___ THE DATA

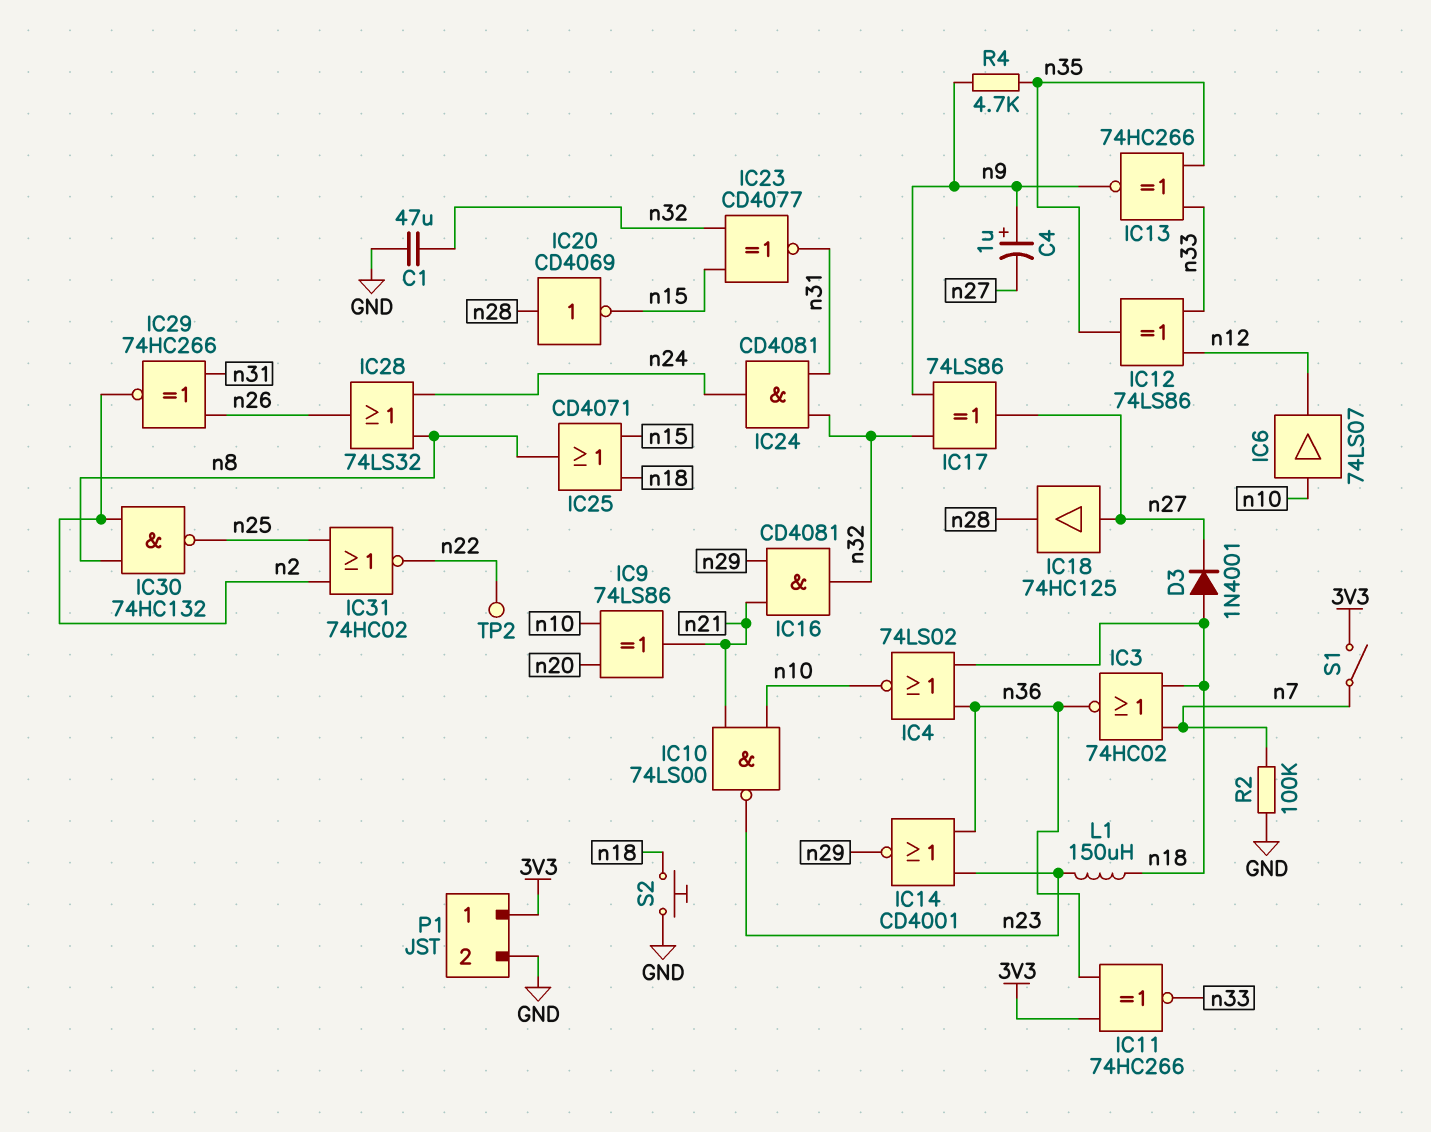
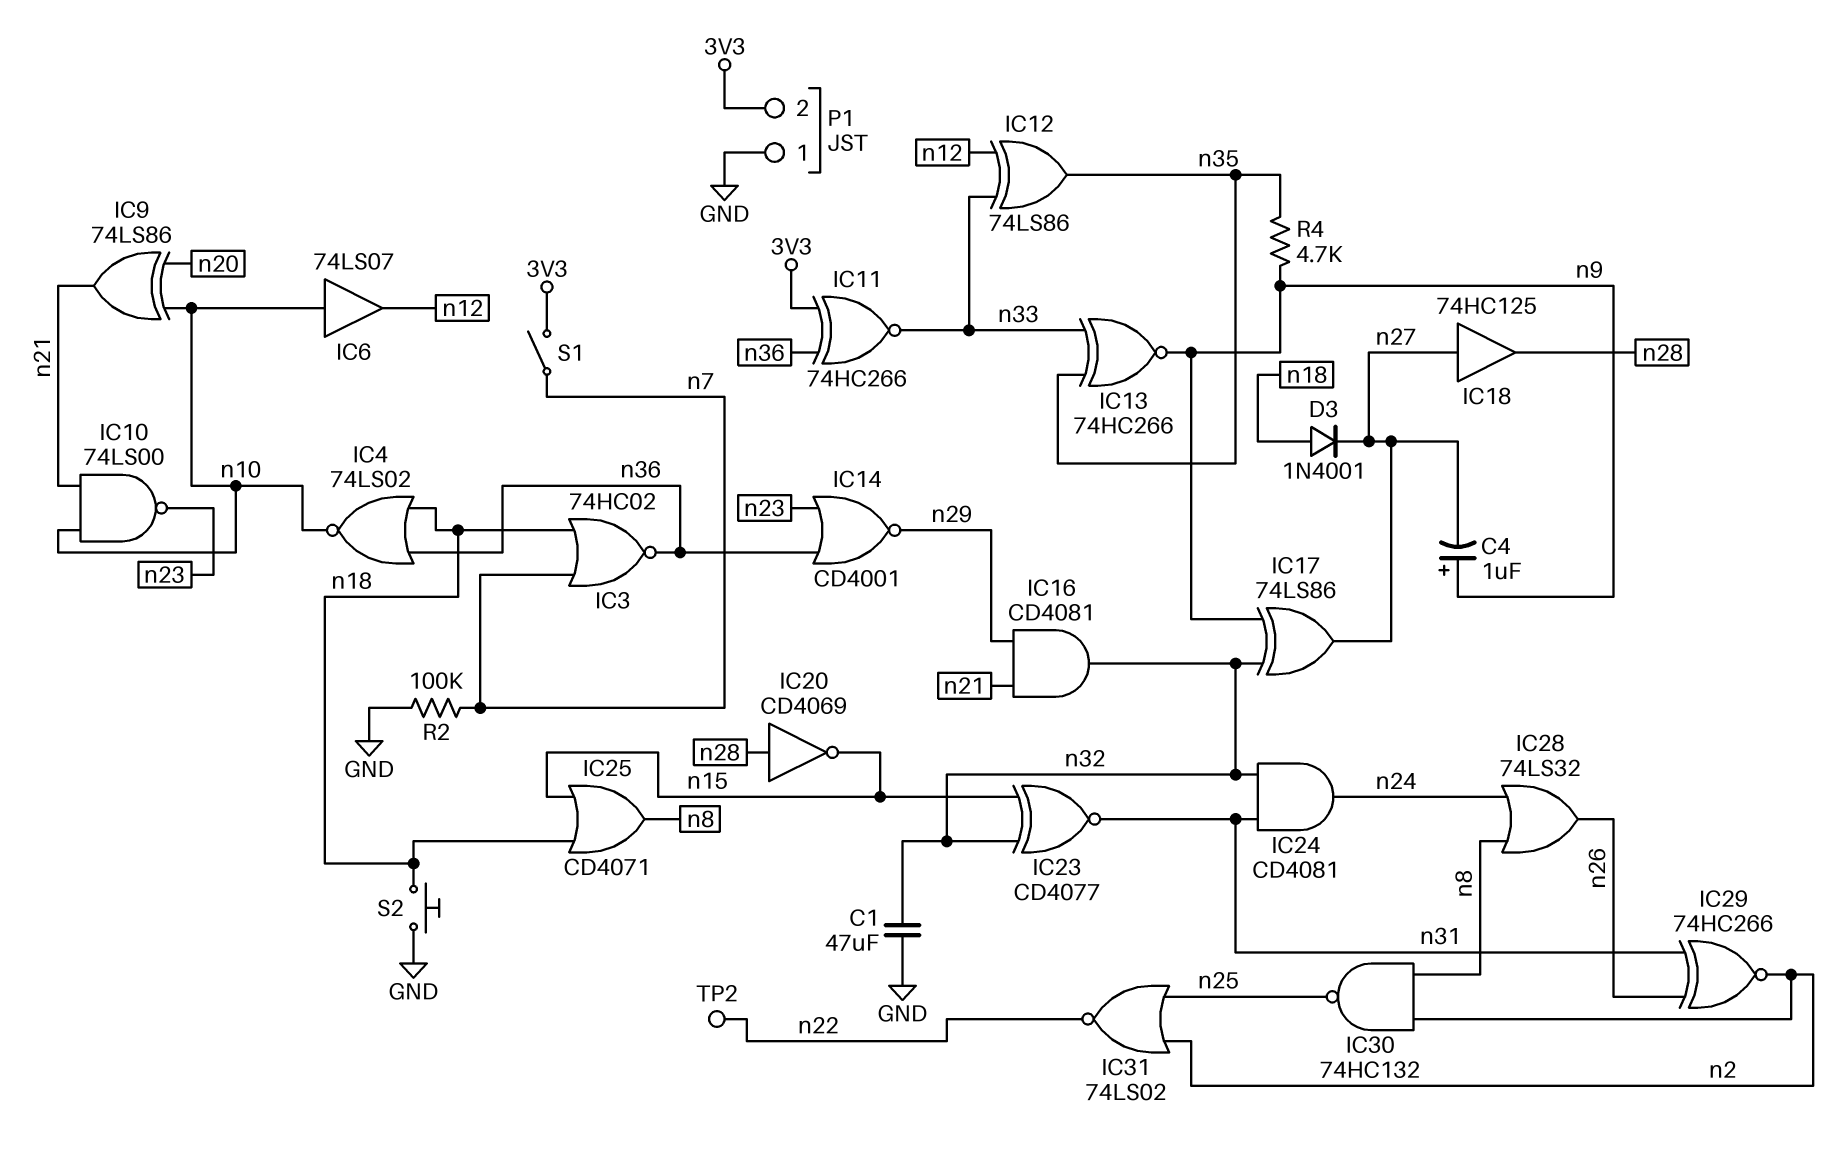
IC31: NOR 74HC02 (in n2, in n25, out n22) -> NOR 74LS02 (in n2, in n25, out n22)
L1: 150uH (n18, n23) -> none
P1 pin 1: 3V3 -> GND
P1 pin 2: GND -> 3V3

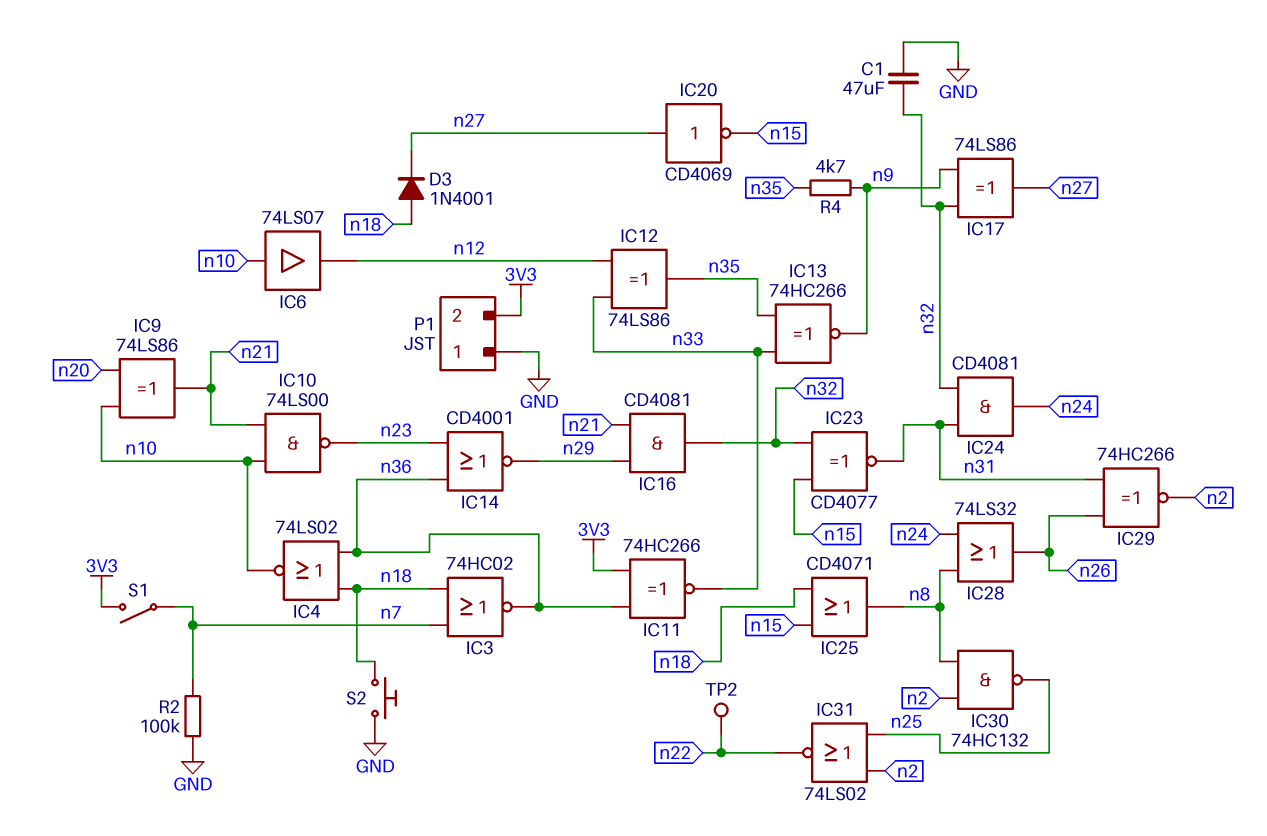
C4: 1uF (plus n9, minus n27) -> none
IC18: buffer 74HC125 (in n27, out n28) -> none
IC20: NOT CD4069 (in n28, out n15) -> NOT CD4069 (in n27, out n15)

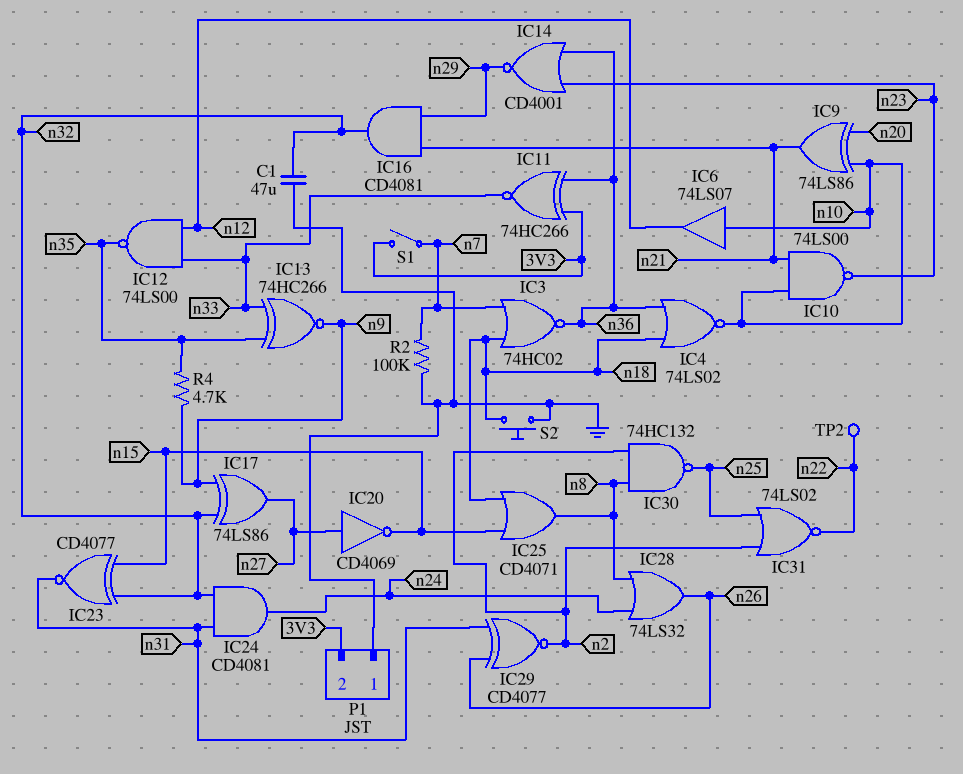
D3: diode 1N4001 (A n18, K n27) -> none
IC12: XOR 74LS86 (in n12, in n33, out n35) -> NAND 74LS00 (in n12, in n33, out n35)
IC29: XNOR 74HC266 (in n26, in n31, out n2) -> XNOR CD4077 (in n26, in n31, out n2)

______

→ TASK DETAILS
Read through the lines above and collect those that contain the string "none".

→ OUTPUT
L1: 150uH (n18, n23) -> none
C4: 1uF (plus n9, minus n27) -> none
IC18: buffer 74HC125 (in n27, out n28) -> none
D3: diode 1N4001 (A n18, K n27) -> none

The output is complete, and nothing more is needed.